Please return every record exactly, with no pictures included.
--- START ---
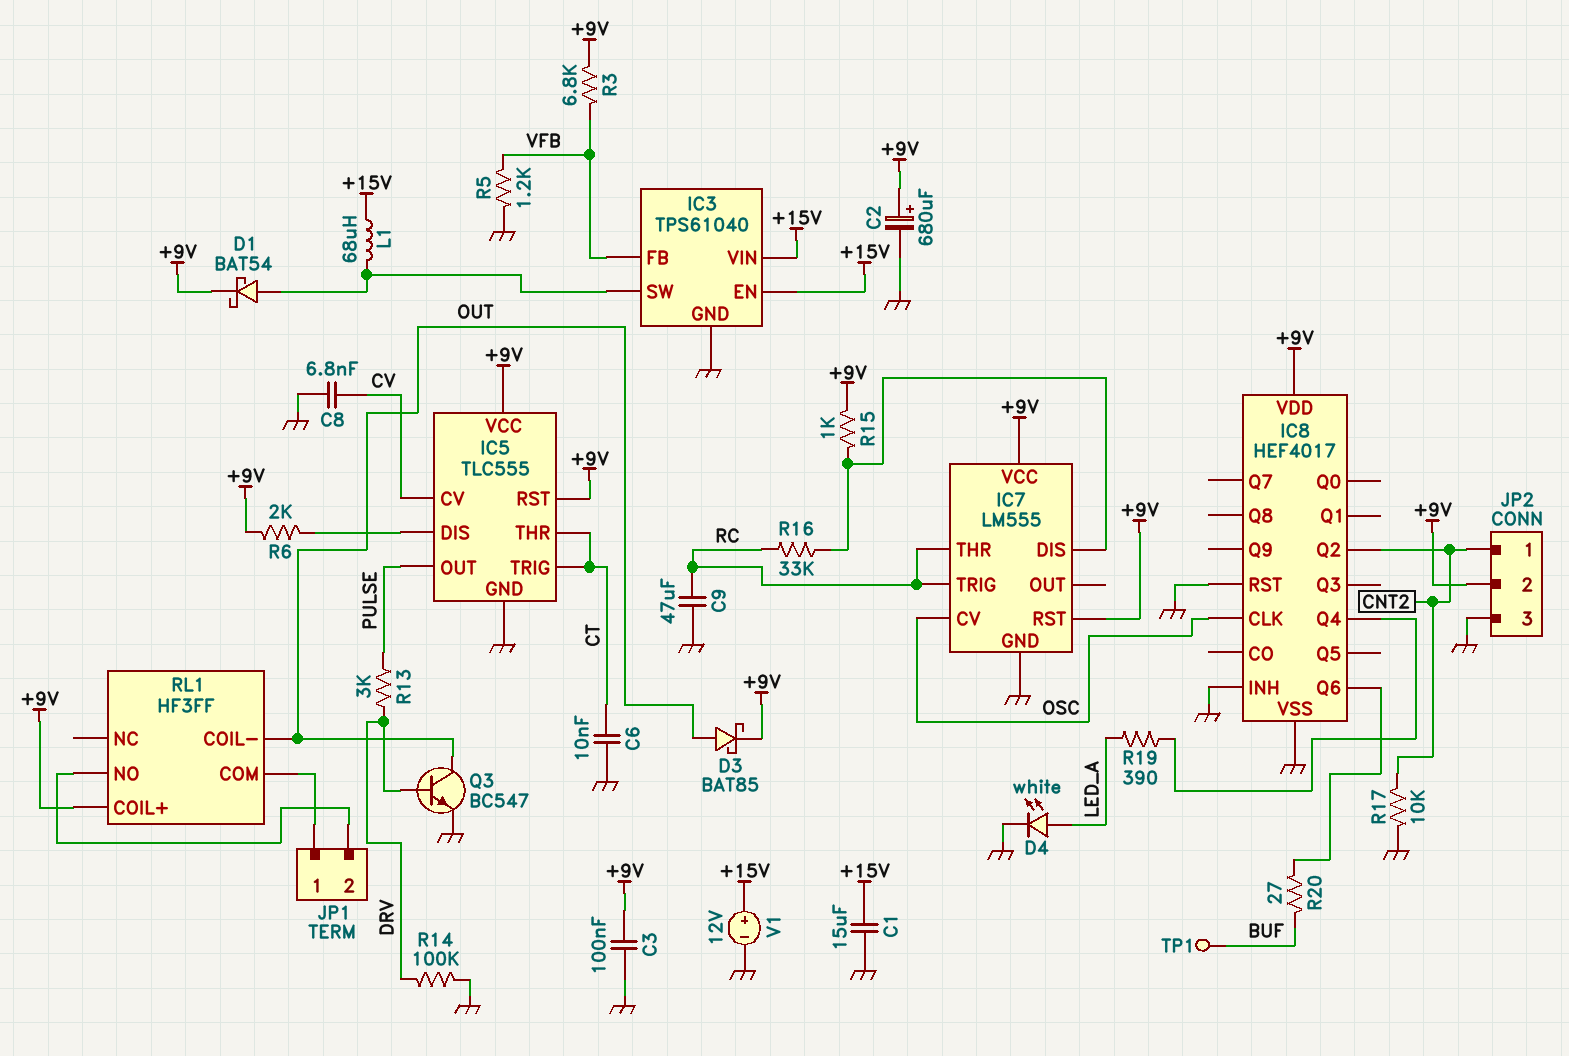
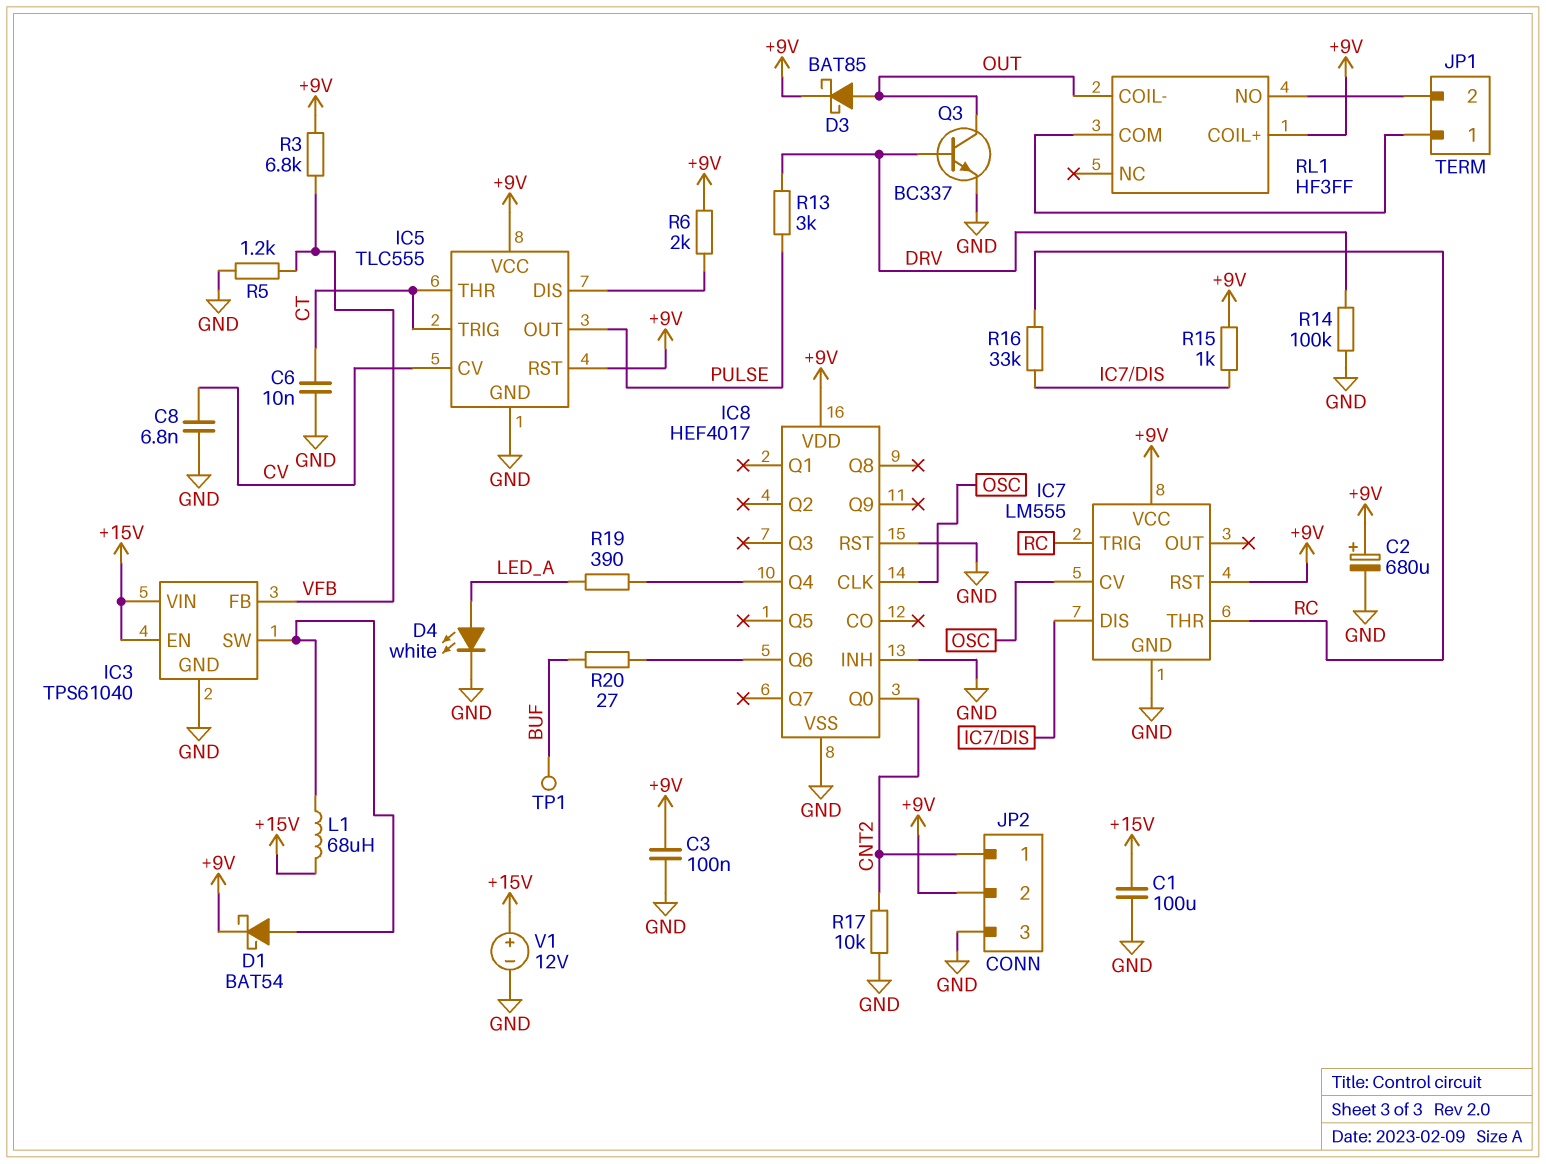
C1: 15uF (+15V, GND) -> 100uF (+15V, GND)
C9: 47uF (GND, RC) -> none
IC8 pin Q0: none -> CNT2
IC8 pin Q2: CNT2 -> none
Q3: NPN BC547 (B DRV, C OUT, E GND) -> NPN BC337 (B DRV, C OUT, E GND)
--- END ---
*ANSWER TO THIS PROBLEM*
C1: 15uF (+15V, GND) -> 100uF (+15V, GND)
C9: 47uF (GND, RC) -> none
IC8 pin Q0: none -> CNT2
IC8 pin Q2: CNT2 -> none
Q3: NPN BC547 (B DRV, C OUT, E GND) -> NPN BC337 (B DRV, C OUT, E GND)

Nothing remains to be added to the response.